● Task brief: Below are some entries. Repeat exactly the lines from the one with "(235, 354) = (387, 460): turquoise" through the one with "(371, 375) = (365, 284): white", and only those.

● Records:
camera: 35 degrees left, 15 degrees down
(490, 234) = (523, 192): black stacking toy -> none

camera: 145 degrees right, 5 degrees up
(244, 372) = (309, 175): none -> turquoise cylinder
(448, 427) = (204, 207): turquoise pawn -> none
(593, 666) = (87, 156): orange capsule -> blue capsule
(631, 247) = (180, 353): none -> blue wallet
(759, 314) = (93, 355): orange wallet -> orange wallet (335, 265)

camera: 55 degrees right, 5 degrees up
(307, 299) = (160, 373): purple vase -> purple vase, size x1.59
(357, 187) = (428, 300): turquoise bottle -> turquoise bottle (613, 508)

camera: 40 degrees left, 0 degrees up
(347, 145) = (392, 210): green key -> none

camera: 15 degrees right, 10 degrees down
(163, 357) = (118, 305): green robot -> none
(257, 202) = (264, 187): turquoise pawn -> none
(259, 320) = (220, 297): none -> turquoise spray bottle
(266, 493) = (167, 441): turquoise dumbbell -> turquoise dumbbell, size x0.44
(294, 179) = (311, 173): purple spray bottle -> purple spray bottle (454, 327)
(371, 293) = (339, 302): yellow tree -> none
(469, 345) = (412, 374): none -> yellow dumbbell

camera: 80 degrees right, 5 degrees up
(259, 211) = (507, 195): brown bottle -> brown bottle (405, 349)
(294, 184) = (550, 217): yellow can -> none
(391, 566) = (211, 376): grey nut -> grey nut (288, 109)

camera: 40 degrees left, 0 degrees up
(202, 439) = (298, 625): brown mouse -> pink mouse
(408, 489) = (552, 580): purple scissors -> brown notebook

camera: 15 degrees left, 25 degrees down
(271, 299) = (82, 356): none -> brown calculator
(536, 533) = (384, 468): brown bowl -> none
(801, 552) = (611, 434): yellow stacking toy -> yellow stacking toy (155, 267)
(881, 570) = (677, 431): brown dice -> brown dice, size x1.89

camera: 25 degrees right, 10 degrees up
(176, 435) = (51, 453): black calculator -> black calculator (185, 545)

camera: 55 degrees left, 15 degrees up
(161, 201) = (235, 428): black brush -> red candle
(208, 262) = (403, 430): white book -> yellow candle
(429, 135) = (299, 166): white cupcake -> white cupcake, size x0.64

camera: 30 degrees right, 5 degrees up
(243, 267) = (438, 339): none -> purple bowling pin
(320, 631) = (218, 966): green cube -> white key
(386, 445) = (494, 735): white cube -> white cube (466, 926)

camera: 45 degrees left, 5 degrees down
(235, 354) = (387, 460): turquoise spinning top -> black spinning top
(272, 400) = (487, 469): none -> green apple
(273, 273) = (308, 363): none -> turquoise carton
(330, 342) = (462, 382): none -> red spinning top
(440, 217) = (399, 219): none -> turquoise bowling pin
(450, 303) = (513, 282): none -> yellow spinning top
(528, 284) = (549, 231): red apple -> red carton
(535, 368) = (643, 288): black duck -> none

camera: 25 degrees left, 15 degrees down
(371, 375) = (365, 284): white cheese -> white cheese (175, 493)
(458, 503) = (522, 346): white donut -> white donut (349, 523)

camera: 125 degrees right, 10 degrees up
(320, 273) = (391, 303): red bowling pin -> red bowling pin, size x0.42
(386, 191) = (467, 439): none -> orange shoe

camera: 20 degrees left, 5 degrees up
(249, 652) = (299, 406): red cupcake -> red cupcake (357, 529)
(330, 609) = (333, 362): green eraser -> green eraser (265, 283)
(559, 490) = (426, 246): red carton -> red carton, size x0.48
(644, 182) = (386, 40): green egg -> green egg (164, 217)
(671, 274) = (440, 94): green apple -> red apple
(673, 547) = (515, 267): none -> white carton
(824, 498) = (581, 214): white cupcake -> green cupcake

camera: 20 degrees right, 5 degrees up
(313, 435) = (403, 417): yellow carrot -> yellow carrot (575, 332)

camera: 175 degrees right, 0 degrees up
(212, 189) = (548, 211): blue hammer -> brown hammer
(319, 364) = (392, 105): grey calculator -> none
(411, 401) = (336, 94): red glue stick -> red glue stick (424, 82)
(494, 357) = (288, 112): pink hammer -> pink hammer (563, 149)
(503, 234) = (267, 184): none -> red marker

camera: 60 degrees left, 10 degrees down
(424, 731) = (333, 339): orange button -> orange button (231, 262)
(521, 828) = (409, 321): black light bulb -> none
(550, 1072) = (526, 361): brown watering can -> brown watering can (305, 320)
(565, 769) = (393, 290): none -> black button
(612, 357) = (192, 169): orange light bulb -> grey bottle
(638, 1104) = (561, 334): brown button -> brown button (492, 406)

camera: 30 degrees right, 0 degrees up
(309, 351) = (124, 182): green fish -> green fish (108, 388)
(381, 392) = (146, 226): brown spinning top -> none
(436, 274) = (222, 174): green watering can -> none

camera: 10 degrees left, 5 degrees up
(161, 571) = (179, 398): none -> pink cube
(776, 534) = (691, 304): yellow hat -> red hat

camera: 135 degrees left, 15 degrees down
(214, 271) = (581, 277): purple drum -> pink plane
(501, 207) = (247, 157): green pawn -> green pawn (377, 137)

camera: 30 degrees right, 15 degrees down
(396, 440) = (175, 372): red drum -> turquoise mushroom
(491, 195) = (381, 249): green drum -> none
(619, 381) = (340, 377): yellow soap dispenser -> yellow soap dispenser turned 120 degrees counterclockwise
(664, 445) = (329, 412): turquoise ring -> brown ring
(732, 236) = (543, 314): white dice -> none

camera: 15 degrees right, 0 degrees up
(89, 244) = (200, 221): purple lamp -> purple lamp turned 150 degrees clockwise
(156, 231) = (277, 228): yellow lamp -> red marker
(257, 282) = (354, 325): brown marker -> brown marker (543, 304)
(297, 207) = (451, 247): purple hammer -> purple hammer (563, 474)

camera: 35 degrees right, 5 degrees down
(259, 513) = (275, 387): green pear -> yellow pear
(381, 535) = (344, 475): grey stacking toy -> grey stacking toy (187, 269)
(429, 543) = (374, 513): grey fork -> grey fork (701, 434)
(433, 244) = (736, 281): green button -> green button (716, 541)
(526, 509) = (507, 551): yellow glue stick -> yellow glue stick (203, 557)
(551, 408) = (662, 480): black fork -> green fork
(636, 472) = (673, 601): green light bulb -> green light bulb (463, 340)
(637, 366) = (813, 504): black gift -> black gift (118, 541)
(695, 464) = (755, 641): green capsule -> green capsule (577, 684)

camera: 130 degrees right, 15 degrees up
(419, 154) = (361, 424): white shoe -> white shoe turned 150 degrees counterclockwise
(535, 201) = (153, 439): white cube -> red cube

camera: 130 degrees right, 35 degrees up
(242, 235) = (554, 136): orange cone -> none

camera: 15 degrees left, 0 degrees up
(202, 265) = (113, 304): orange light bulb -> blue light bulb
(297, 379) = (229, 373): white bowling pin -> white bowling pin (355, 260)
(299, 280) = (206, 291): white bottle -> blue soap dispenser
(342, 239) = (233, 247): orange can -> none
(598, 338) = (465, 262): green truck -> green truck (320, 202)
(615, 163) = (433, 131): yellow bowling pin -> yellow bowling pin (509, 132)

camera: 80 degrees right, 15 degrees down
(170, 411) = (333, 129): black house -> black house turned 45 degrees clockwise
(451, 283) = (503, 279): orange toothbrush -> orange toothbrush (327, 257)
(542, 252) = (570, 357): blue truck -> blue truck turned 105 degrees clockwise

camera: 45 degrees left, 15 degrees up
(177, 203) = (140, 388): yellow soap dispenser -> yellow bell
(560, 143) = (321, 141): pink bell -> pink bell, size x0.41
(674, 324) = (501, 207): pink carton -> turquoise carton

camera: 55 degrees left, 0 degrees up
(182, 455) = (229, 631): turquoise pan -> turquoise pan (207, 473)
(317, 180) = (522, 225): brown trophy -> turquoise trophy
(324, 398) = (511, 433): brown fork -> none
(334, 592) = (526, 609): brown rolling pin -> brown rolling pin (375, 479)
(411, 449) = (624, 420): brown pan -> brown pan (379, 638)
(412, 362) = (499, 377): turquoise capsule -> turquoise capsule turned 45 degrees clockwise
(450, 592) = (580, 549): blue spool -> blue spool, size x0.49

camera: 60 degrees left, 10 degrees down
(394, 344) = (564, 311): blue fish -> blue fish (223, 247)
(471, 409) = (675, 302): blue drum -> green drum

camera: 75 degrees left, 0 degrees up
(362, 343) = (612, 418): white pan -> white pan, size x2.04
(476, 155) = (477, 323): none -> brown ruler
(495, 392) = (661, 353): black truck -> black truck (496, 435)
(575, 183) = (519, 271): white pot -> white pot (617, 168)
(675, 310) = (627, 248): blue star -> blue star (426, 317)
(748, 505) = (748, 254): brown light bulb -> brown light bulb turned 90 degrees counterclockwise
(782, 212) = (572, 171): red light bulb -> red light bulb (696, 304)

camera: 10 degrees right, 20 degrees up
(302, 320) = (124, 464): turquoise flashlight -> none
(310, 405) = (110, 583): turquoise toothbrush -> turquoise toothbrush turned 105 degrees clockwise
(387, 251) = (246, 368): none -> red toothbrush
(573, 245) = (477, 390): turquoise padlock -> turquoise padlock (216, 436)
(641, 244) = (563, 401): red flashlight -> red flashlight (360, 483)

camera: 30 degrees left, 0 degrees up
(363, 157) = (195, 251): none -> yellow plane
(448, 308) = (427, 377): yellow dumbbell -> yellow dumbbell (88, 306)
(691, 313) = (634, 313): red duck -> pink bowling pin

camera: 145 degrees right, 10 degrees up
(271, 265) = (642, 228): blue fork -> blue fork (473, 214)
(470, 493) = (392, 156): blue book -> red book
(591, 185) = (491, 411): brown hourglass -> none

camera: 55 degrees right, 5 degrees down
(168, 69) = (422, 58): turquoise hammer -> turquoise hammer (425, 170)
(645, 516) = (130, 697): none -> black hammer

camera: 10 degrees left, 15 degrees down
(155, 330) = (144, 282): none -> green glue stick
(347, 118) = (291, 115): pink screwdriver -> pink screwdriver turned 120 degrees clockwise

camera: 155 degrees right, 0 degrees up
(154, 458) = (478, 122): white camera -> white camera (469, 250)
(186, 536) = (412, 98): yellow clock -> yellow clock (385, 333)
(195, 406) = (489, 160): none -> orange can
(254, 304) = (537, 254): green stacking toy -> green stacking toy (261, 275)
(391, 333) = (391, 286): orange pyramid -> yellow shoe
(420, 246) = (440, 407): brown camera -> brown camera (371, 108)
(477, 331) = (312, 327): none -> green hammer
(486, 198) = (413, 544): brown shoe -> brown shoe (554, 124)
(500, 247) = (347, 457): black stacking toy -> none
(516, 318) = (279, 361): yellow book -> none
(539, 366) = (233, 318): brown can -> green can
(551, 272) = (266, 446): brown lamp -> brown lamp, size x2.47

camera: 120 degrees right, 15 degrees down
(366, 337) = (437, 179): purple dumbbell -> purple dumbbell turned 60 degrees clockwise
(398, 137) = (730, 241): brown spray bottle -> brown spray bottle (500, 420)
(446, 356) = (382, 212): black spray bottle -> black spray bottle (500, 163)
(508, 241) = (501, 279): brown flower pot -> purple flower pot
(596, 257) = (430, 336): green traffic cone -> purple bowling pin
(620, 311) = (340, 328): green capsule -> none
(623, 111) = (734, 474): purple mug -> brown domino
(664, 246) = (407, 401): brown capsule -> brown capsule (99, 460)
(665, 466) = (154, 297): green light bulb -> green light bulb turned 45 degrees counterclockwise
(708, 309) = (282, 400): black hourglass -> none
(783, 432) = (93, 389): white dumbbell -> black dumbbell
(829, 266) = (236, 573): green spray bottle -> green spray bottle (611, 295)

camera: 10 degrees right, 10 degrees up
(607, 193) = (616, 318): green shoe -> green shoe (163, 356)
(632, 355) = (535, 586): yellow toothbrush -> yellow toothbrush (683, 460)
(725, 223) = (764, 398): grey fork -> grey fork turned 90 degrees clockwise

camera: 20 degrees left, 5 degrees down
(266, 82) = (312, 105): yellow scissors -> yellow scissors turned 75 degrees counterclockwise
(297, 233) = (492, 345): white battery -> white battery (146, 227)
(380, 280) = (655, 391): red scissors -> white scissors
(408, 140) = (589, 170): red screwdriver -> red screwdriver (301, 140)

● Exercise response:
(235, 354) = (387, 460): turquoise spinning top -> black spinning top
(272, 400) = (487, 469): none -> green apple
(273, 273) = (308, 363): none -> turquoise carton
(330, 342) = (462, 382): none -> red spinning top
(440, 217) = (399, 219): none -> turquoise bowling pin
(450, 303) = (513, 282): none -> yellow spinning top
(528, 284) = (549, 231): red apple -> red carton
(535, 368) = (643, 288): black duck -> none

camera: 25 degrees left, 15 degrees down
(371, 375) = (365, 284): white cheese -> white cheese (175, 493)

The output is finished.